Work instruction :: Only the lines from the one with "building: none -> [84,349,138,397]" to the end of the data, both ends included, should be output, exactly as they stand and without pictures.
(Beginning of Exercise data)
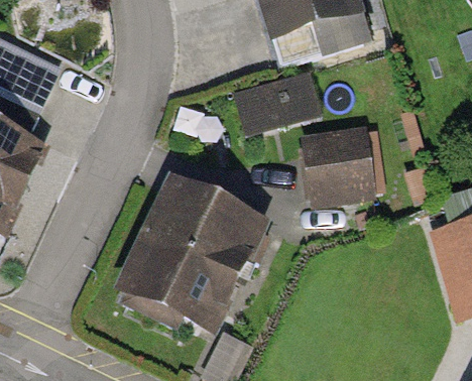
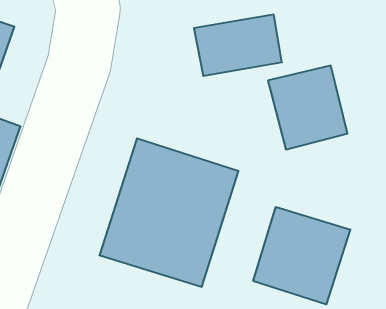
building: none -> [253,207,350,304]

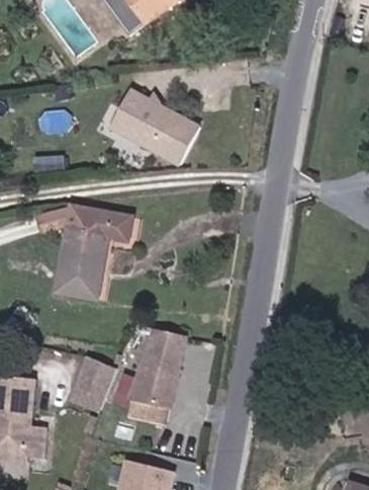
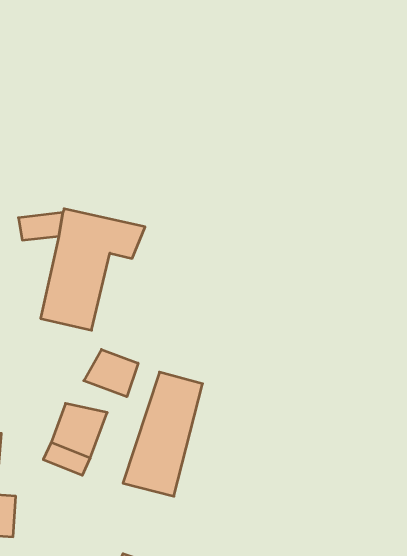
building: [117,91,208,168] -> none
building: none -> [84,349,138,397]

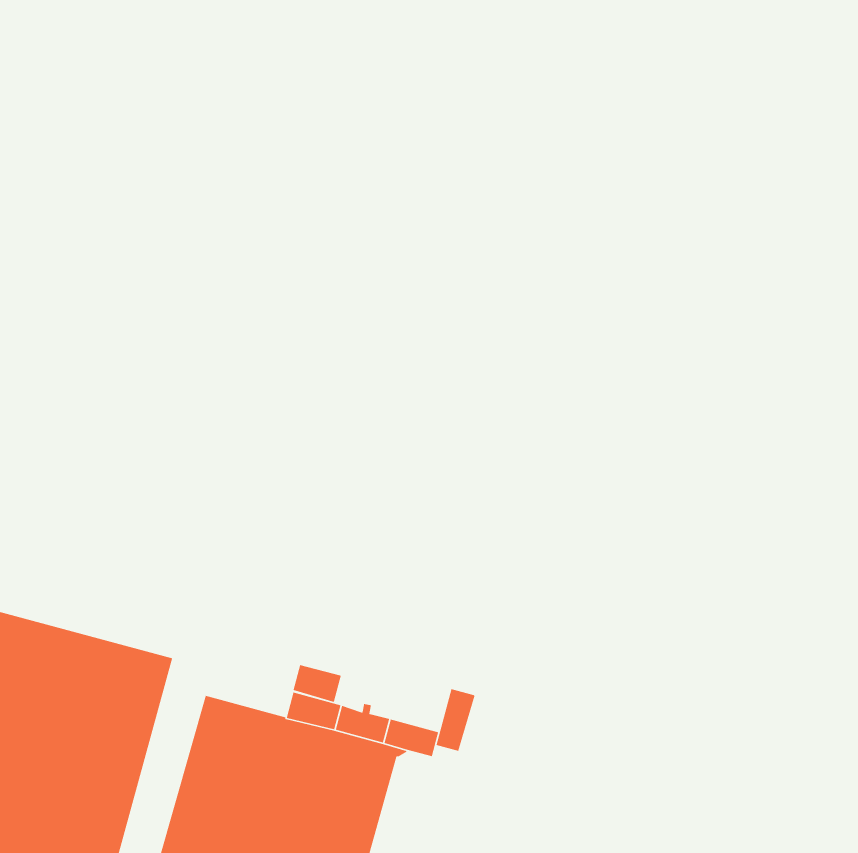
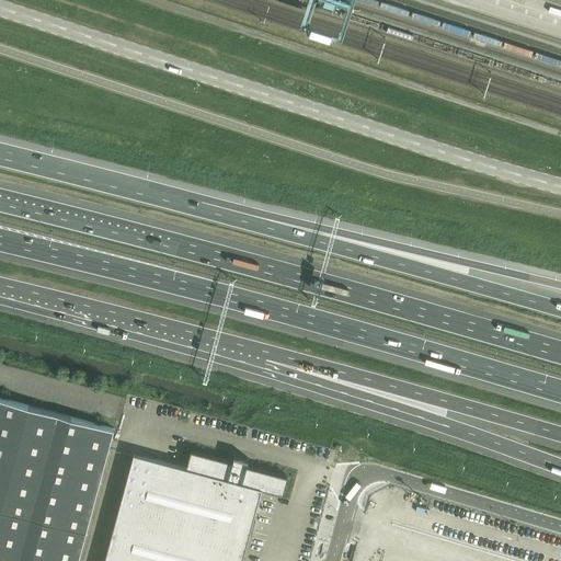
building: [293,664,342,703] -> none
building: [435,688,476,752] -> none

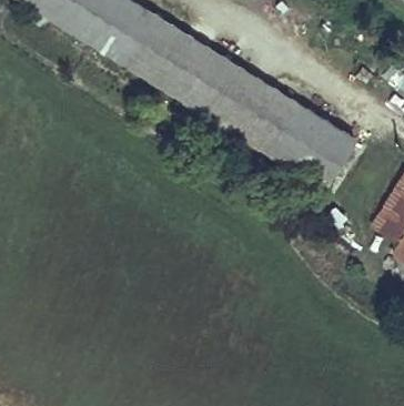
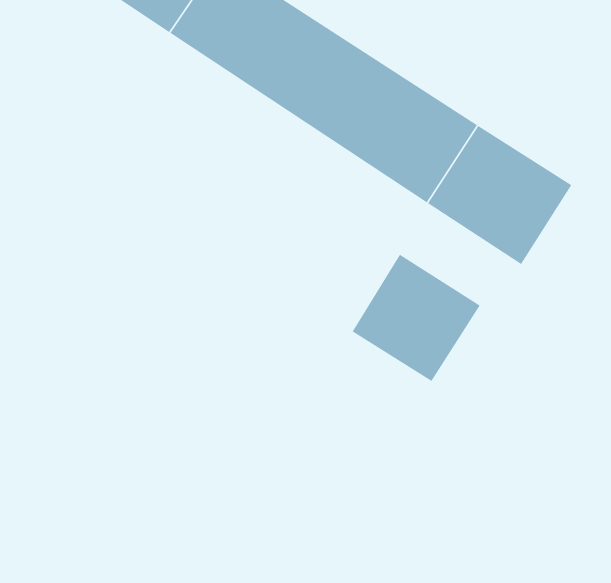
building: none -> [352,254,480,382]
(End of Exercise data)
Reply to the task ::
building: none -> [84,349,138,397]

building: [293,664,342,703] -> none
building: [435,688,476,752] -> none

building: none -> [352,254,480,382]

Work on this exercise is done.